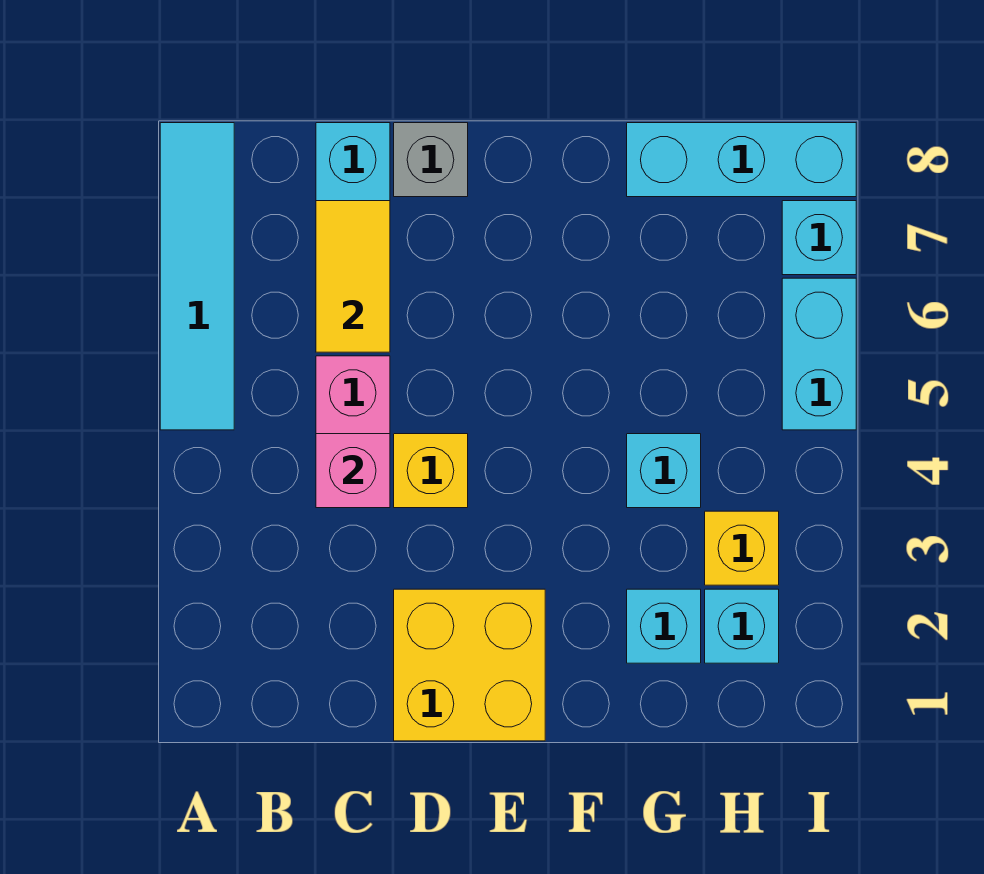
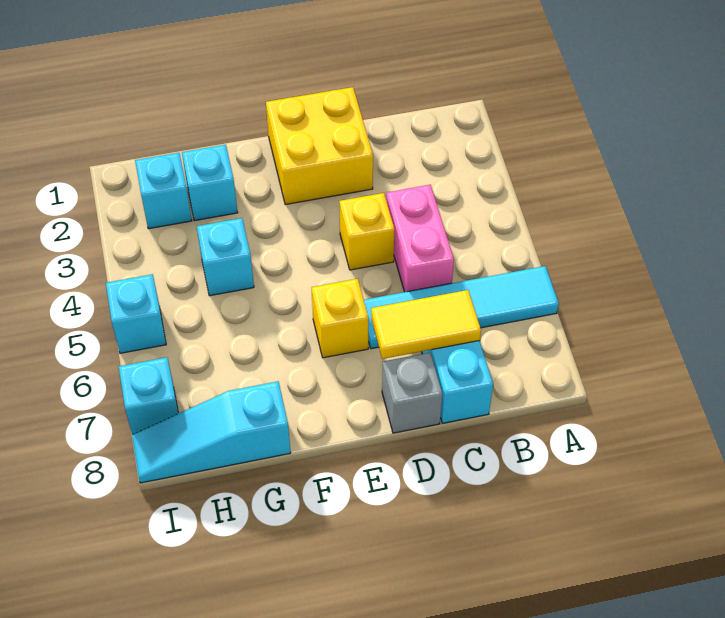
cyan tile A5:A8 level 1 -> cyan tile A6:D6 level 1
pink brick C4 level 2 -> none
yellow tile C6:C7 level 2 -> yellow tile C7:D7 level 2
cyan brick G8:I8 level 1 -> cyan slope G8:I8 level 1 top G
yellow brick H3 level 1 -> yellow brick E6 level 1
cyan brick I5:I6 level 1 -> cyan brick I5 level 1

----

#### [Required work]
Find all lines holding the word "tile" in the records above and copy them.

#### [Answer space]
cyan tile A5:A8 level 1 -> cyan tile A6:D6 level 1
yellow tile C6:C7 level 2 -> yellow tile C7:D7 level 2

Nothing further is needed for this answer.